Data extract:
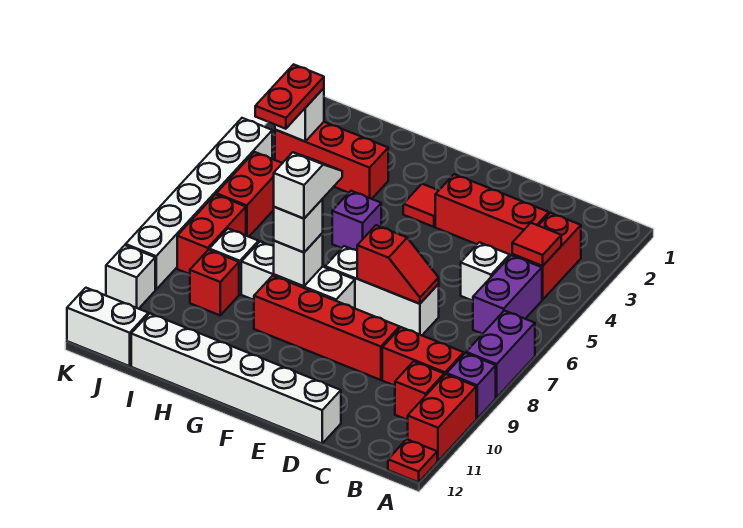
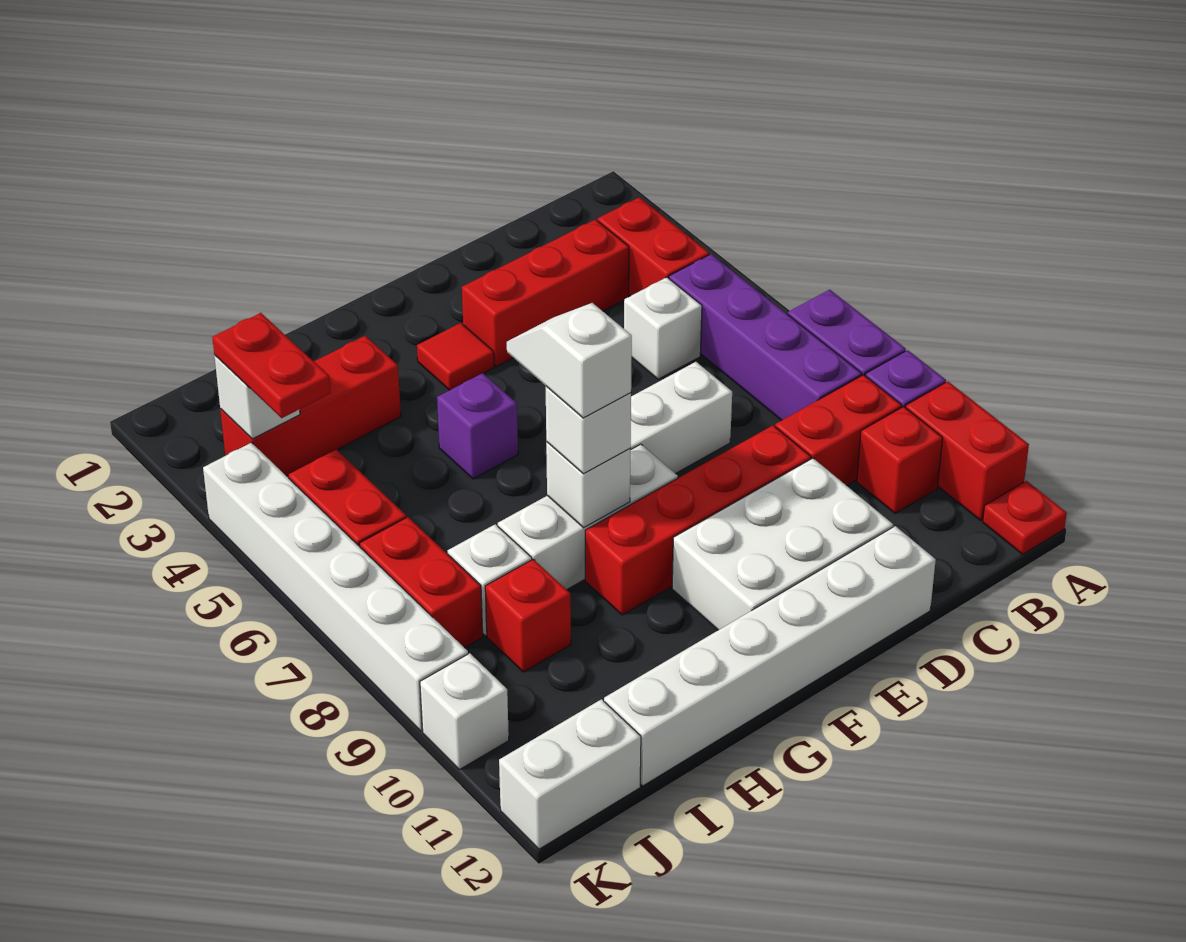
red tile B4 level 2 -> none
purple brick B5:B6 level 1 -> purple brick B5:B8 level 1
red slope D7:E7 level 2 top E -> none
none -> white brick D10:F11 level 1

What the task asks:
Copy out every line in the listing where the word "none" appears.

Answer to the problem:
red tile B4 level 2 -> none
red slope D7:E7 level 2 top E -> none
none -> white brick D10:F11 level 1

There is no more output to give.